TASK OBJECTIVE ▸ In the records, find each line where "SONAR" occurs, and copy it.

MATERIAL PROVIDED ▸
○ ○ ○ ○ ○
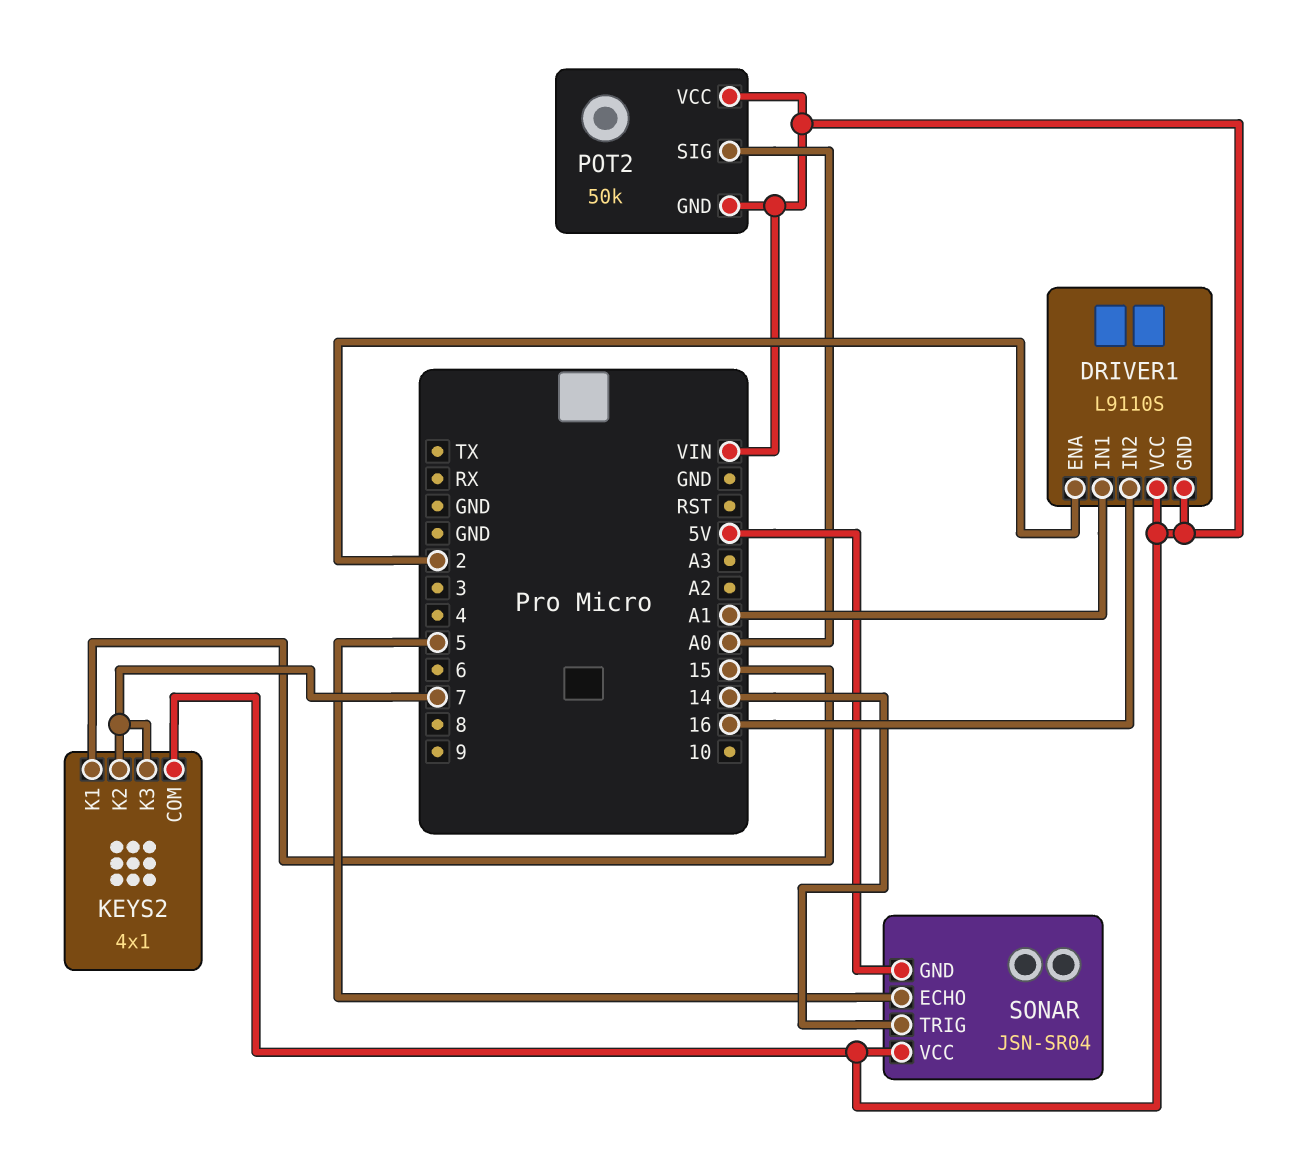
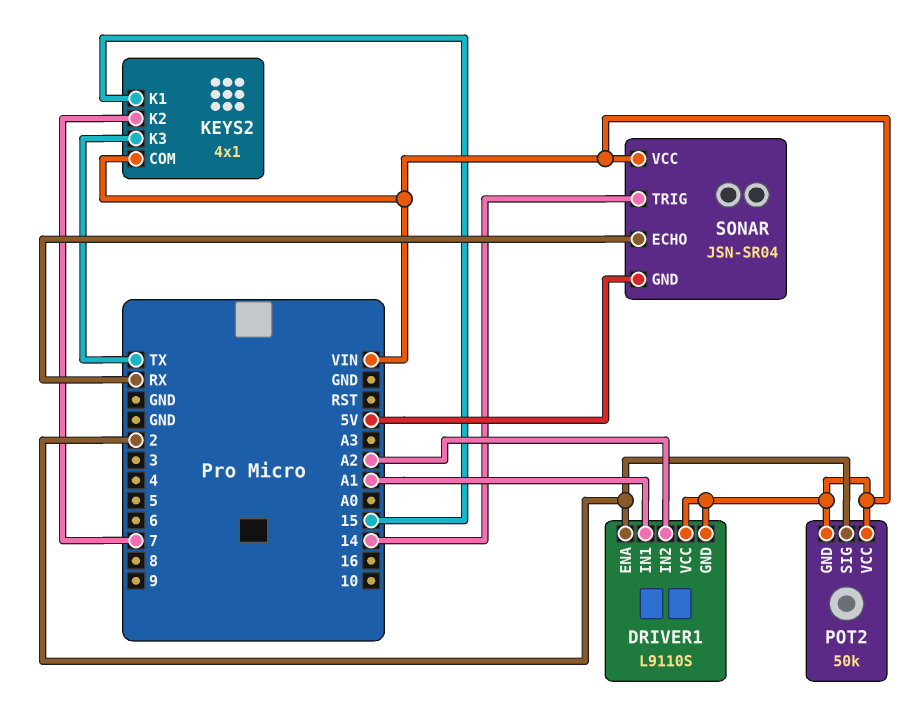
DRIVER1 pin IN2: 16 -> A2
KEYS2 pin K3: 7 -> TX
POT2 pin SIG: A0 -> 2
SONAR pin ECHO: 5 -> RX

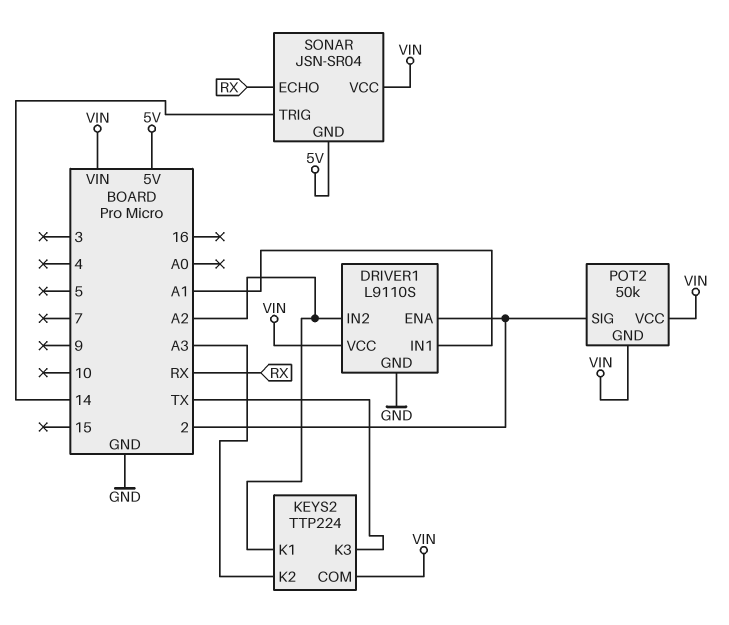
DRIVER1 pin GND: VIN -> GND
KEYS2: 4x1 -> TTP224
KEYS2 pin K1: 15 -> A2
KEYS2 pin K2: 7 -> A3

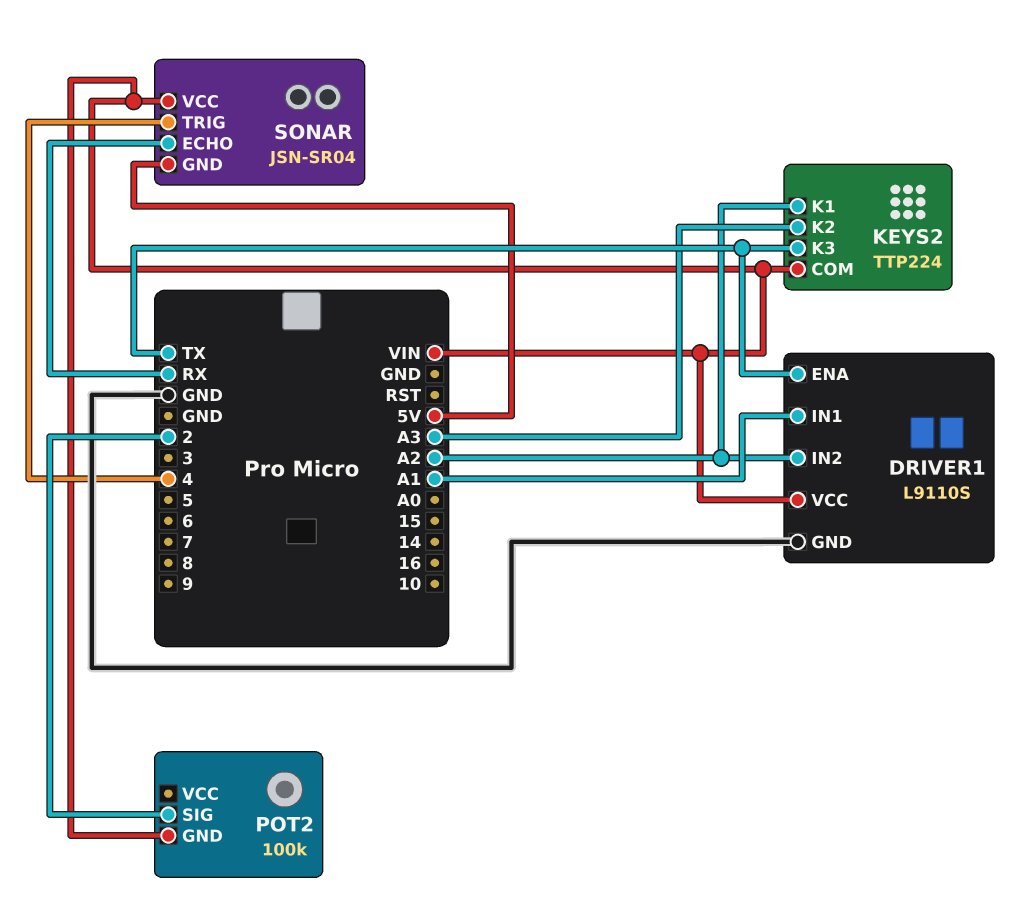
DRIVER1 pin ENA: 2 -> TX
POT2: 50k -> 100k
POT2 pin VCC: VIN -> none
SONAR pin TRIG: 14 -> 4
○ ○ ○ ○ ○
RESPONSE TO THIS TASK ▸
SONAR pin ECHO: 5 -> RX
SONAR pin TRIG: 14 -> 4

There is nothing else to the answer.